▸ EXCERPTED DATA:
┄┄┄┄┄┄┄┄┄┄
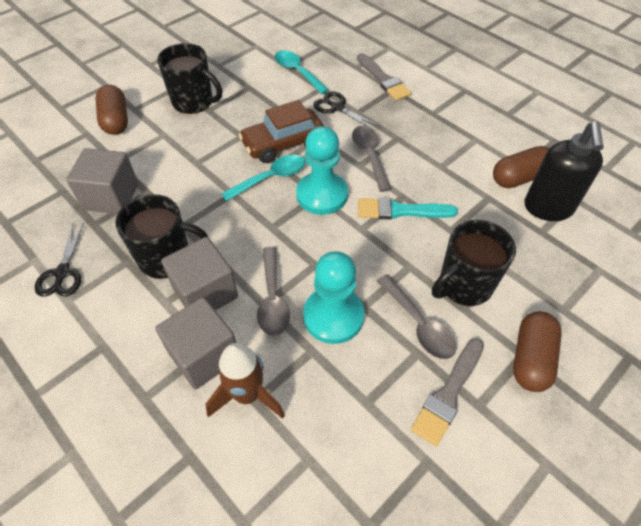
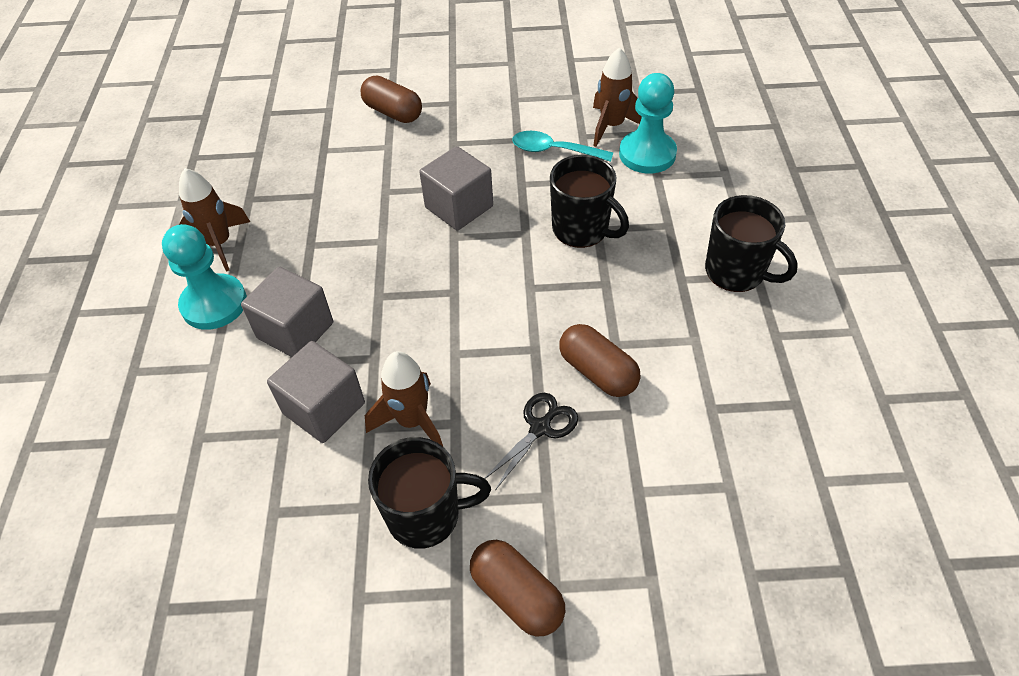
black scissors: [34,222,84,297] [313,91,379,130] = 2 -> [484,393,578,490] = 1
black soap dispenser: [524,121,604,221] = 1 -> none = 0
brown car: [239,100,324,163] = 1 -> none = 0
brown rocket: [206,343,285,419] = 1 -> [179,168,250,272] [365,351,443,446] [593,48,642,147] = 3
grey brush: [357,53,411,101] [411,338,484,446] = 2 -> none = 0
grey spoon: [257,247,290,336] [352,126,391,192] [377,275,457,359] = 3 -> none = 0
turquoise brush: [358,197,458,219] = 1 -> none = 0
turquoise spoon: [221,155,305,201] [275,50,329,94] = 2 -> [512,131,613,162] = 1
┄┄┄┄┄┄┄┄┄┄
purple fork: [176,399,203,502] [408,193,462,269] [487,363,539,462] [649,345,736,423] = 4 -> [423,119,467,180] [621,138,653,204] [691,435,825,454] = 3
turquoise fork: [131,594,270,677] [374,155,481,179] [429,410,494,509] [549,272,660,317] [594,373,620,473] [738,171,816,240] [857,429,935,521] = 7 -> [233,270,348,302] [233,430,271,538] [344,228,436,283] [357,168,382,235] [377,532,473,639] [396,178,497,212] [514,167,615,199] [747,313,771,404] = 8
┄┄┄┄┄┄┄┄┄┄
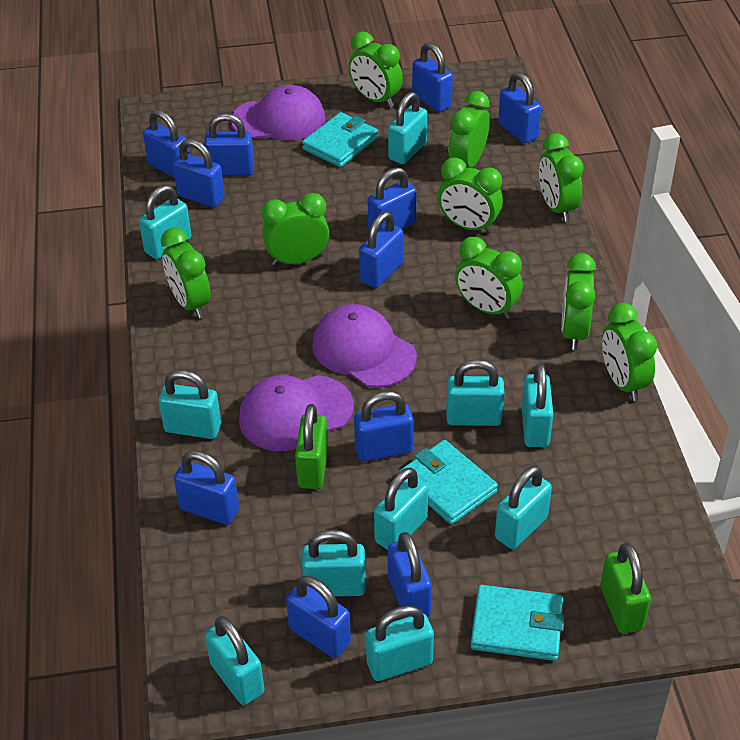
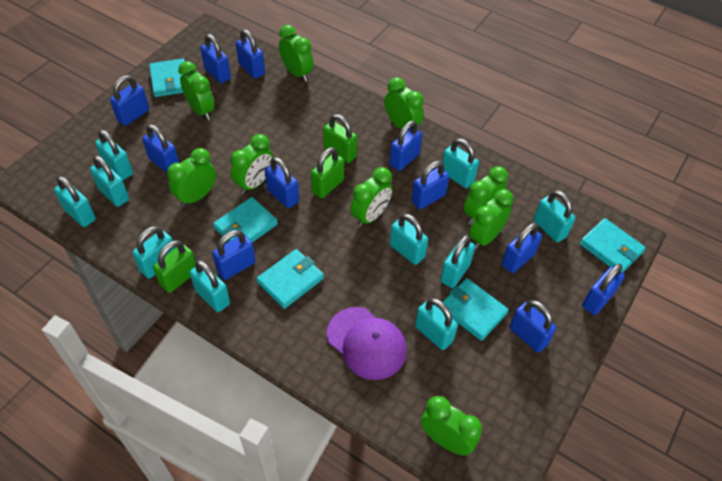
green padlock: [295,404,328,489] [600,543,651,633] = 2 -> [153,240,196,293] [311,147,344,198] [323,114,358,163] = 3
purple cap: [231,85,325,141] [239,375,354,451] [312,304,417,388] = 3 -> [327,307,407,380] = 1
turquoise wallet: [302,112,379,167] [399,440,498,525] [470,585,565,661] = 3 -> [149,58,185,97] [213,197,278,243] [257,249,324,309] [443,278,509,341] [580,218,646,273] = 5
┄┄┄┄┄┄┄┄┄┄
▸ EXERCISE INSTRUCTIONS: Everything above from the line with "purple fork: [176,399,203,502]" to the line with "turquoise fork: [131,594,270,677]", both included, must be repeated exactly, and nothing outside that range.

▸ RESPONSE BOX:
purple fork: [176,399,203,502] [408,193,462,269] [487,363,539,462] [649,345,736,423] = 4 -> [423,119,467,180] [621,138,653,204] [691,435,825,454] = 3
turquoise fork: [131,594,270,677] [374,155,481,179] [429,410,494,509] [549,272,660,317] [594,373,620,473] [738,171,816,240] [857,429,935,521] = 7 -> [233,270,348,302] [233,430,271,538] [344,228,436,283] [357,168,382,235] [377,532,473,639] [396,178,497,212] [514,167,615,199] [747,313,771,404] = 8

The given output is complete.